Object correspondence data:
_ _ _

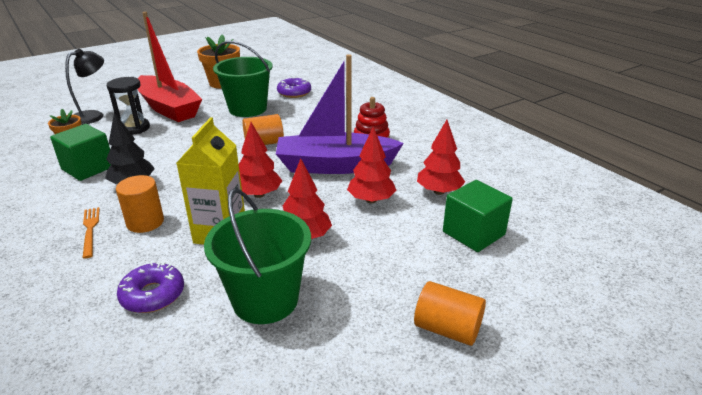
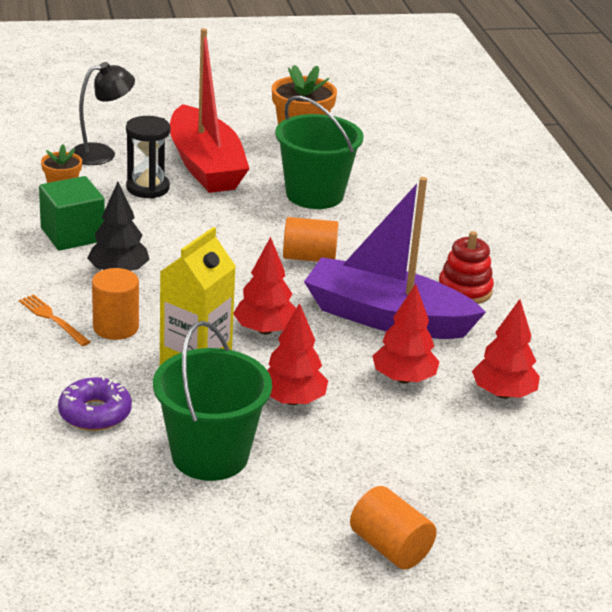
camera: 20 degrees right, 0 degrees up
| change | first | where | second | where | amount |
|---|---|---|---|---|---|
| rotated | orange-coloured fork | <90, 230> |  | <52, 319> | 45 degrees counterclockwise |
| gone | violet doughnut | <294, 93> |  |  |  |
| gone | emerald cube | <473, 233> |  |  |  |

_ _ _

### [AIM OF THE EXERCISE]
In the records, find every line that has the string "degrees" and copy it.

### [ANSWER TO THE PROBLEM]
camera: 20 degrees right, 0 degrees up
| rotated | orange-coloured fork | <90, 230> |  | <52, 319> | 45 degrees counterclockwise |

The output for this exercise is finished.